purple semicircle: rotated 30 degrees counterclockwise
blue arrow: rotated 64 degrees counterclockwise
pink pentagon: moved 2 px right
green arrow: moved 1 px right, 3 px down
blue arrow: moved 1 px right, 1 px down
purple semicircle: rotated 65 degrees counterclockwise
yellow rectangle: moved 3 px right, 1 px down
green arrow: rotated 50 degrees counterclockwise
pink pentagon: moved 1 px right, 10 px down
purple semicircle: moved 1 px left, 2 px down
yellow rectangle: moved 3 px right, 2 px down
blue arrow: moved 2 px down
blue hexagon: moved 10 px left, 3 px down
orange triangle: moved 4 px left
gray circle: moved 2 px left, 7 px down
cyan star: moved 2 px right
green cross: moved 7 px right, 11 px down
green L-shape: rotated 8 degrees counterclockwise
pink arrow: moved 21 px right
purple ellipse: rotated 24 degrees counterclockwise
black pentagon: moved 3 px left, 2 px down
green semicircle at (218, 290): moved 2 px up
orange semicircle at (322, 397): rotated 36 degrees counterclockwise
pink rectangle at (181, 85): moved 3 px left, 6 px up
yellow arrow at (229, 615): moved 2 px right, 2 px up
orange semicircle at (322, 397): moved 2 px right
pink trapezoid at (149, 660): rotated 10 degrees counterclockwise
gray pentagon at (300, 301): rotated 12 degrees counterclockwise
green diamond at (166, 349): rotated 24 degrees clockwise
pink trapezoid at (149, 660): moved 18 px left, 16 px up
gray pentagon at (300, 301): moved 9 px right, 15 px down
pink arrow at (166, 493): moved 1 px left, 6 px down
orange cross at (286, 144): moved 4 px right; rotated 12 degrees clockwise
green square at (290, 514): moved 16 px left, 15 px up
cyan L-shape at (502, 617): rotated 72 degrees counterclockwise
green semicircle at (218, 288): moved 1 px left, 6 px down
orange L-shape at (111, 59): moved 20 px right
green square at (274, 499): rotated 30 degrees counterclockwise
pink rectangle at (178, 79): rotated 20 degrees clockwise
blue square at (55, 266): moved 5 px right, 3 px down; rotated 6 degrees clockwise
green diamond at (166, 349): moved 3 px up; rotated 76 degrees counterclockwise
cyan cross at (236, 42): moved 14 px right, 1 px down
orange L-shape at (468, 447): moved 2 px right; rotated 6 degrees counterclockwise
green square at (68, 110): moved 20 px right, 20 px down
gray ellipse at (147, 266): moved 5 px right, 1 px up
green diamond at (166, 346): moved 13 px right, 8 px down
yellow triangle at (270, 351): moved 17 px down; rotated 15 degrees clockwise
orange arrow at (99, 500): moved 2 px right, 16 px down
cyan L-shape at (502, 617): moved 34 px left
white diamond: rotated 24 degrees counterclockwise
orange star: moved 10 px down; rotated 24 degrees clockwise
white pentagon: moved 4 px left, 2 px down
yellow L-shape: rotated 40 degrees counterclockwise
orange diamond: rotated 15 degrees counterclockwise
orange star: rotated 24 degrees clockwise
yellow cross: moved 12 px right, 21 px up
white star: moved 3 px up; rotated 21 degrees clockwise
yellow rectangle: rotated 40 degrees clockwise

*INSTRUCTION*: Can you copy all of the records above word for word, keeping each on its own line in the same order?

*WRITTEN SOLUTION*:
purple semicircle: rotated 30 degrees counterclockwise
blue arrow: rotated 64 degrees counterclockwise
pink pentagon: moved 2 px right
green arrow: moved 1 px right, 3 px down
blue arrow: moved 1 px right, 1 px down
purple semicircle: rotated 65 degrees counterclockwise
yellow rectangle: moved 3 px right, 1 px down
green arrow: rotated 50 degrees counterclockwise
pink pentagon: moved 1 px right, 10 px down
purple semicircle: moved 1 px left, 2 px down
yellow rectangle: moved 3 px right, 2 px down
blue arrow: moved 2 px down
blue hexagon: moved 10 px left, 3 px down
orange triangle: moved 4 px left
gray circle: moved 2 px left, 7 px down
cyan star: moved 2 px right
green cross: moved 7 px right, 11 px down
green L-shape: rotated 8 degrees counterclockwise
pink arrow: moved 21 px right
purple ellipse: rotated 24 degrees counterclockwise
black pentagon: moved 3 px left, 2 px down
green semicircle at (218, 290): moved 2 px up
orange semicircle at (322, 397): rotated 36 degrees counterclockwise
pink rectangle at (181, 85): moved 3 px left, 6 px up
yellow arrow at (229, 615): moved 2 px right, 2 px up
orange semicircle at (322, 397): moved 2 px right
pink trapezoid at (149, 660): rotated 10 degrees counterclockwise
gray pentagon at (300, 301): rotated 12 degrees counterclockwise
green diamond at (166, 349): rotated 24 degrees clockwise
pink trapezoid at (149, 660): moved 18 px left, 16 px up
gray pentagon at (300, 301): moved 9 px right, 15 px down
pink arrow at (166, 493): moved 1 px left, 6 px down
orange cross at (286, 144): moved 4 px right; rotated 12 degrees clockwise
green square at (290, 514): moved 16 px left, 15 px up
cyan L-shape at (502, 617): rotated 72 degrees counterclockwise
green semicircle at (218, 288): moved 1 px left, 6 px down
orange L-shape at (111, 59): moved 20 px right
green square at (274, 499): rotated 30 degrees counterclockwise
pink rectangle at (178, 79): rotated 20 degrees clockwise
blue square at (55, 266): moved 5 px right, 3 px down; rotated 6 degrees clockwise
green diamond at (166, 349): moved 3 px up; rotated 76 degrees counterclockwise
cyan cross at (236, 42): moved 14 px right, 1 px down
orange L-shape at (468, 447): moved 2 px right; rotated 6 degrees counterclockwise
green square at (68, 110): moved 20 px right, 20 px down
gray ellipse at (147, 266): moved 5 px right, 1 px up
green diamond at (166, 346): moved 13 px right, 8 px down
yellow triangle at (270, 351): moved 17 px down; rotated 15 degrees clockwise
orange arrow at (99, 500): moved 2 px right, 16 px down
cyan L-shape at (502, 617): moved 34 px left
white diamond: rotated 24 degrees counterclockwise
orange star: moved 10 px down; rotated 24 degrees clockwise
white pentagon: moved 4 px left, 2 px down
yellow L-shape: rotated 40 degrees counterclockwise
orange diamond: rotated 15 degrees counterclockwise
orange star: rotated 24 degrees clockwise
yellow cross: moved 12 px right, 21 px up
white star: moved 3 px up; rotated 21 degrees clockwise
yellow rectangle: rotated 40 degrees clockwise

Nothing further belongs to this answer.